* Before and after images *

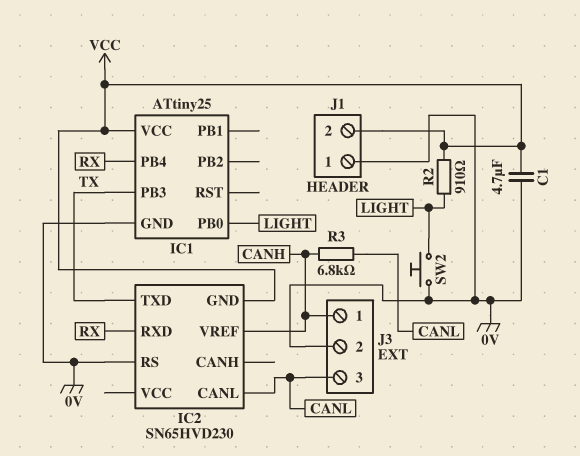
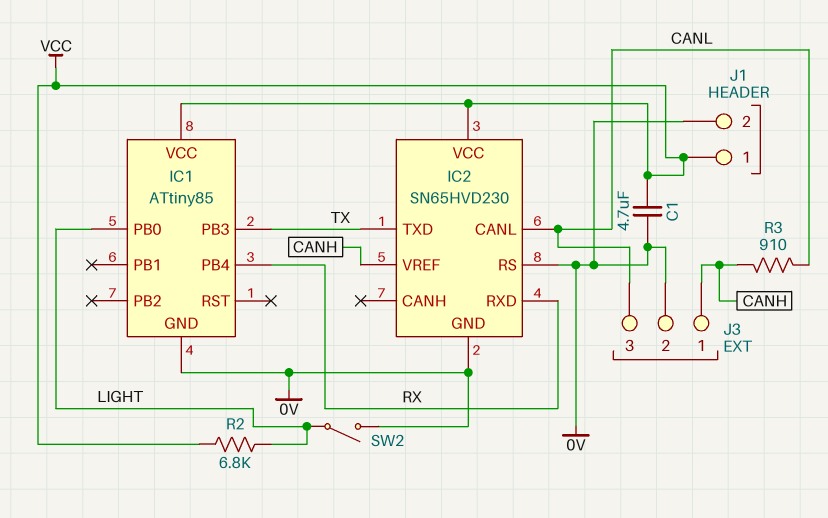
IC1: ATtiny25 -> ATtiny85
IC2 pin GND: VCC -> 0V
IC2 pin VCC: none -> VCC
J1 pin 1: 0V -> VCC
J1 pin 2: VCC -> 0V
R2: 910 (LIGHT, VCC) -> 6.8k (LIGHT, VCC)
R3: 6.8k (CANH, CANL) -> 910 (CANH, CANL)
SW2: button (0V, LIGHT) -> switch (0V, LIGHT)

* WHAT YOU ARE ASKED TO DO *
Leaving the images out, return every record exactly.

* ANSWER AREA *
IC1: ATtiny25 -> ATtiny85
IC2 pin GND: VCC -> 0V
IC2 pin VCC: none -> VCC
J1 pin 1: 0V -> VCC
J1 pin 2: VCC -> 0V
R2: 910 (LIGHT, VCC) -> 6.8k (LIGHT, VCC)
R3: 6.8k (CANH, CANL) -> 910 (CANH, CANL)
SW2: button (0V, LIGHT) -> switch (0V, LIGHT)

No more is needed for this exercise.